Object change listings
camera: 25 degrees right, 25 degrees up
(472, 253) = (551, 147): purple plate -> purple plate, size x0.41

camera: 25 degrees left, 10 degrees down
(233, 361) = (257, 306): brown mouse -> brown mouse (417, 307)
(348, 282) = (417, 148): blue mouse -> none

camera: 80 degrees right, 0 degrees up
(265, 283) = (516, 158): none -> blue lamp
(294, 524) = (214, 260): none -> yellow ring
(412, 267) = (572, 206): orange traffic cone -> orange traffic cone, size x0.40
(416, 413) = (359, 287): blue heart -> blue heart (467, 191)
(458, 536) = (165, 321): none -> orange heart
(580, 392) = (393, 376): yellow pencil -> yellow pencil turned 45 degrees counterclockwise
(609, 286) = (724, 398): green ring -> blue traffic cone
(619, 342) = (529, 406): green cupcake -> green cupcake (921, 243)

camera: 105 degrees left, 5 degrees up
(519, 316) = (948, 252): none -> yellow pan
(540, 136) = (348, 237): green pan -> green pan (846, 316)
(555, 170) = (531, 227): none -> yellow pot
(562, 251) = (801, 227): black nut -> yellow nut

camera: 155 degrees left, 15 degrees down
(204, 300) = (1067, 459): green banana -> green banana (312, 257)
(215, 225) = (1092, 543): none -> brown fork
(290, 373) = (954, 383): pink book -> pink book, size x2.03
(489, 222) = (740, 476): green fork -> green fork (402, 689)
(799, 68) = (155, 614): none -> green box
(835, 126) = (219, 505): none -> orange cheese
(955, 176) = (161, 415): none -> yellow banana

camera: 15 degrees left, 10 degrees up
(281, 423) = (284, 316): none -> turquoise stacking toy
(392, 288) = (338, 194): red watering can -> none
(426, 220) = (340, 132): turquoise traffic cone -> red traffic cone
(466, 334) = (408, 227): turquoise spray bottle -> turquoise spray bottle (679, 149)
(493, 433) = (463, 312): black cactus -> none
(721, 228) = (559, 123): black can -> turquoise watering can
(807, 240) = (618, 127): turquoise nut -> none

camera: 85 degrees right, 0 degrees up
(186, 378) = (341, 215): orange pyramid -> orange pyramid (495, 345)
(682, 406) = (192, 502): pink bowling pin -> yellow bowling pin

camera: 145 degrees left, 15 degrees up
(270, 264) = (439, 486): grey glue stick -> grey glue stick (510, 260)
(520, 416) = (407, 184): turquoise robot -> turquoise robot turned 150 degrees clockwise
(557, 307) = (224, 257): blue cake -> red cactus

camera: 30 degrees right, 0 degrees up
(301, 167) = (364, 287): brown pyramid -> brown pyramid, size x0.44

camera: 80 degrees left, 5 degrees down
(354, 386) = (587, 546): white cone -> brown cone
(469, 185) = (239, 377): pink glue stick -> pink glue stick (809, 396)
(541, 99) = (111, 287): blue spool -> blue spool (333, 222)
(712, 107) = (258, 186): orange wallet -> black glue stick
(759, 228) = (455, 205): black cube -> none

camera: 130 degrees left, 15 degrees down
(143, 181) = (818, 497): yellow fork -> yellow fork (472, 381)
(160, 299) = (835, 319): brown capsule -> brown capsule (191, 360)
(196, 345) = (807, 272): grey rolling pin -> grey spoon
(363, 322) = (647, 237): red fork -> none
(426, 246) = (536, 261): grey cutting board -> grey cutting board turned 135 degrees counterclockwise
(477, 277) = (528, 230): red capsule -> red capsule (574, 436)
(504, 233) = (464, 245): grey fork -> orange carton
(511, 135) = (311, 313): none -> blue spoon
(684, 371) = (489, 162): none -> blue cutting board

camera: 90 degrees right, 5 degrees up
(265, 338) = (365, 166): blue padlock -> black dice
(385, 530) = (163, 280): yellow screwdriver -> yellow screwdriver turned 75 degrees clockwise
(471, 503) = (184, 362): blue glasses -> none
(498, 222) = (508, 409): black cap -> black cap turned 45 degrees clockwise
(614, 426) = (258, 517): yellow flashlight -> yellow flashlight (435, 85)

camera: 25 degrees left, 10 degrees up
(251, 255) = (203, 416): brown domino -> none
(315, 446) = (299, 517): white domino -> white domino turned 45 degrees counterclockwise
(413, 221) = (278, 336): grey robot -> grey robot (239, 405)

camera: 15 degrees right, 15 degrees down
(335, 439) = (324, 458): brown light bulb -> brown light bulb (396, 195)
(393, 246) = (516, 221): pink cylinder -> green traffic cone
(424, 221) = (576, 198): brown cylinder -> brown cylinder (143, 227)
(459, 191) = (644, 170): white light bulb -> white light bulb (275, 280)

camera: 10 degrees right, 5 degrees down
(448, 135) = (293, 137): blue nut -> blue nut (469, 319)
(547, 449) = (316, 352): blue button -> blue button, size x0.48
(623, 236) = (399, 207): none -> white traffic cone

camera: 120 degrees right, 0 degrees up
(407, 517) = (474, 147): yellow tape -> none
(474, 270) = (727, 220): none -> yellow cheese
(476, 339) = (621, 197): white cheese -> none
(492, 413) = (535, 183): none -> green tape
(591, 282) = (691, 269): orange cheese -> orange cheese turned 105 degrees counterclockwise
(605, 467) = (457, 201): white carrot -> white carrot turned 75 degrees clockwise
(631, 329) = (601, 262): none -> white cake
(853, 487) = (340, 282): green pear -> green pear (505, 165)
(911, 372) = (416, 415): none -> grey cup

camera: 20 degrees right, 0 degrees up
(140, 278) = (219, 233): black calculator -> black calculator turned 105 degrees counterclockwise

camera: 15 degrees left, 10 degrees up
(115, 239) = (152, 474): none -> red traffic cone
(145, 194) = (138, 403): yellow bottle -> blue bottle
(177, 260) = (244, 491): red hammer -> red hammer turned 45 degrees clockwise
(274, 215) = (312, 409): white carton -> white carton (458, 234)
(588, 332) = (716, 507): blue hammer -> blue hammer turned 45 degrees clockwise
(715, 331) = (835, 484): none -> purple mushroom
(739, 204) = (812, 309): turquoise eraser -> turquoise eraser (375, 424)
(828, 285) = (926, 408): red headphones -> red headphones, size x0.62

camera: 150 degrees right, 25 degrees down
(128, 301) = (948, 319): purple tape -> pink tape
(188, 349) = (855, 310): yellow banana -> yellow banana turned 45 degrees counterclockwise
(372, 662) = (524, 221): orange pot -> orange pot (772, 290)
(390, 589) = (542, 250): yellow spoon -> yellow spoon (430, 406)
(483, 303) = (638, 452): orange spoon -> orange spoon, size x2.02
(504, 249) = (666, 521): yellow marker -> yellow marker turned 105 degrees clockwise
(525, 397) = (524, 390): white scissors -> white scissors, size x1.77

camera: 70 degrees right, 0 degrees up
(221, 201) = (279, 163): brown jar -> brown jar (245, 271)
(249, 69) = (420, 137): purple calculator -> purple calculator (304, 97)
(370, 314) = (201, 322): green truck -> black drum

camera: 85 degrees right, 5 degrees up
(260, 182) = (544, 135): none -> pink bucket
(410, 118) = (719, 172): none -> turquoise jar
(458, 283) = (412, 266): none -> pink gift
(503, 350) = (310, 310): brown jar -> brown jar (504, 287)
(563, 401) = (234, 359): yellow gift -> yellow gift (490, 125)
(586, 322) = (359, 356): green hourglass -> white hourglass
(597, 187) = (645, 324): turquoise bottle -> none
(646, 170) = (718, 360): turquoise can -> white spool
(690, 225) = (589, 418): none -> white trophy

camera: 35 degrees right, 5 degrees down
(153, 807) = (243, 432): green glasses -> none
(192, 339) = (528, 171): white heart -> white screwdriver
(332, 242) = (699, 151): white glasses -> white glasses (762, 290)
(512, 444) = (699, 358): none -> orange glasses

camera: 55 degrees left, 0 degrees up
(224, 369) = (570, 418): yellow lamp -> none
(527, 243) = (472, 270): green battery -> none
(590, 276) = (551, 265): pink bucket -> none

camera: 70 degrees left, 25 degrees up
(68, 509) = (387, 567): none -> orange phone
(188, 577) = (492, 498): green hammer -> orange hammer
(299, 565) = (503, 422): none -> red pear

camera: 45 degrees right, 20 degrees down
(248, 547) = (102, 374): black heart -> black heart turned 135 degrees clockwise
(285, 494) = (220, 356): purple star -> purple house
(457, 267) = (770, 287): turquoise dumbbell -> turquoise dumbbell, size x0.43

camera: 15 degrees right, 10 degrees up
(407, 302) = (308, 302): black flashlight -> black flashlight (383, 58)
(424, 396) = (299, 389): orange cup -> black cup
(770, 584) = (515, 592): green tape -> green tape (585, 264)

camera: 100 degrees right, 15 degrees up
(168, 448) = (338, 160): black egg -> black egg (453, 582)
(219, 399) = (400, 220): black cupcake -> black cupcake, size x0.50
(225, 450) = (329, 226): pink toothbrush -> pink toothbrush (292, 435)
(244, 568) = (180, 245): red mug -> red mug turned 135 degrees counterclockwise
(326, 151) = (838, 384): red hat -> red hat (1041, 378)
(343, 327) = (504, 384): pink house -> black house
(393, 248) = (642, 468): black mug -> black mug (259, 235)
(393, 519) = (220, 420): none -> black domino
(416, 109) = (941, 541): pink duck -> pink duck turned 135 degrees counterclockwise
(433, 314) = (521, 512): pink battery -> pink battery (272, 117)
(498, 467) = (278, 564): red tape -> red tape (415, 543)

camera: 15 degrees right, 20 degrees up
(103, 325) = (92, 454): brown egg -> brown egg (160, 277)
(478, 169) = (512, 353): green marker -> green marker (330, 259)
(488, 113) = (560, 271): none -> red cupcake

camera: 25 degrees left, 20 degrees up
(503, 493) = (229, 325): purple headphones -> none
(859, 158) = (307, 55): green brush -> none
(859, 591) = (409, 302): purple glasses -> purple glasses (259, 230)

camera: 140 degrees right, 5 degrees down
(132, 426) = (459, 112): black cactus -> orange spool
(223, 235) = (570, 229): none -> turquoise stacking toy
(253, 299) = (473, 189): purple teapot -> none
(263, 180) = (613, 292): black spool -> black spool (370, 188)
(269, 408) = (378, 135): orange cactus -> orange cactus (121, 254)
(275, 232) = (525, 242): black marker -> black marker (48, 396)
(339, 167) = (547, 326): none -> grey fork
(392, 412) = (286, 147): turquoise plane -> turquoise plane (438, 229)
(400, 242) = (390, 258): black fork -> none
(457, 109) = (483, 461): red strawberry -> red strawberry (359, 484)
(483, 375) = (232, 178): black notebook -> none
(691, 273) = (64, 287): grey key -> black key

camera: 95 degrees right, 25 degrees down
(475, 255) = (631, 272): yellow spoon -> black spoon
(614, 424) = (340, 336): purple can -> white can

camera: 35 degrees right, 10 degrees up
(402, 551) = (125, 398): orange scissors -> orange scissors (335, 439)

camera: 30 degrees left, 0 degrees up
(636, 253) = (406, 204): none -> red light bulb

§ **Task goal**
Pull every line containing the string "cone" out of the data above and copy it.

§ **Result for this exercise**
(412, 267) = (572, 206): orange traffic cone -> orange traffic cone, size x0.40
(609, 286) = (724, 398): green ring -> blue traffic cone
(426, 220) = (340, 132): turquoise traffic cone -> red traffic cone
(354, 386) = (587, 546): white cone -> brown cone
(393, 246) = (516, 221): pink cylinder -> green traffic cone
(623, 236) = (399, 207): none -> white traffic cone
(115, 239) = (152, 474): none -> red traffic cone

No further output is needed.